**GIVEN INFORMATION:**
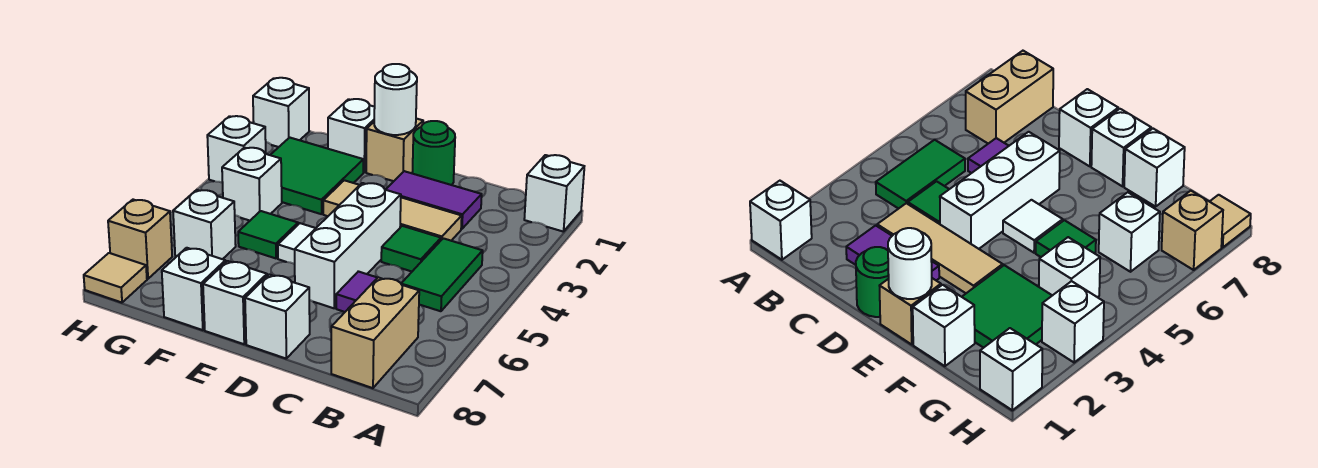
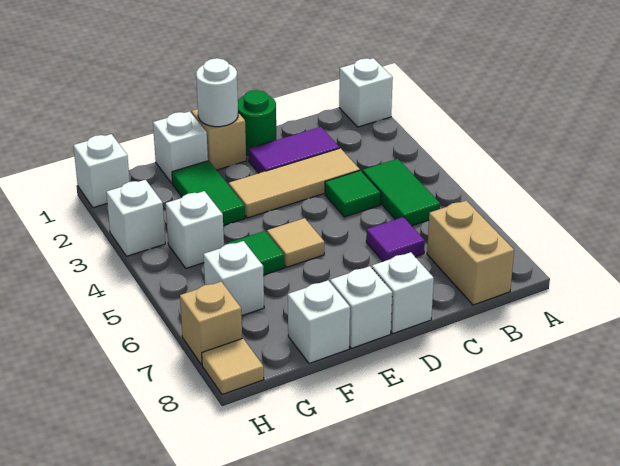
white brick D4:D6 level 1 -> none
white tile E5 level 1 -> tan tile E5 level 1
green tile F2:G3 level 1 -> green tile F2:F3 level 1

**TASK DESCRIPTION:** Omit every picture while copying the listing above exactly.

**RESULT FOR THIS TASK:**
white brick D4:D6 level 1 -> none
white tile E5 level 1 -> tan tile E5 level 1
green tile F2:G3 level 1 -> green tile F2:F3 level 1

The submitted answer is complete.